→ What the task requires:
One figure is the whole answer: the number of lines below that contain the word "tile".

→ Information:
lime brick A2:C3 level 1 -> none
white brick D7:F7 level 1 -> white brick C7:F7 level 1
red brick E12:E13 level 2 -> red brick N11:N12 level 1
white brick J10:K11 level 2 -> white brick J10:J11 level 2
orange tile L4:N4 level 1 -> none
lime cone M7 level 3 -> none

--

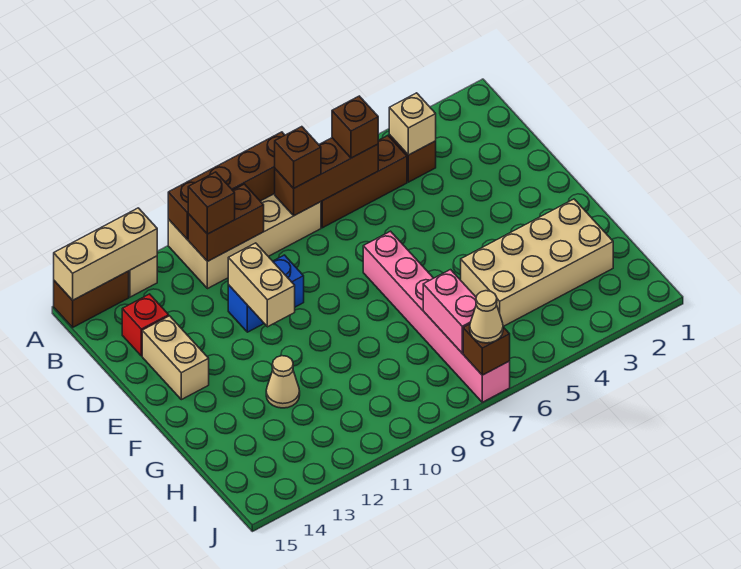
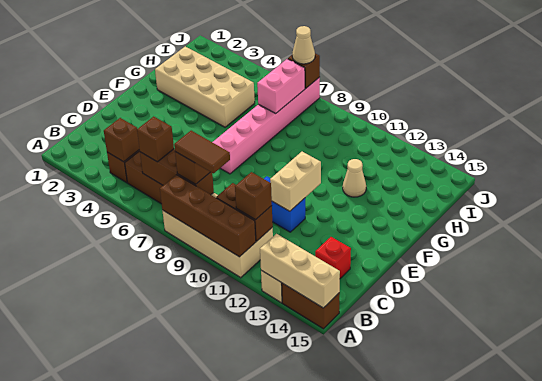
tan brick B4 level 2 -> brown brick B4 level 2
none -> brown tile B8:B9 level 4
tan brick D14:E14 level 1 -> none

→ Response for this exercise:
2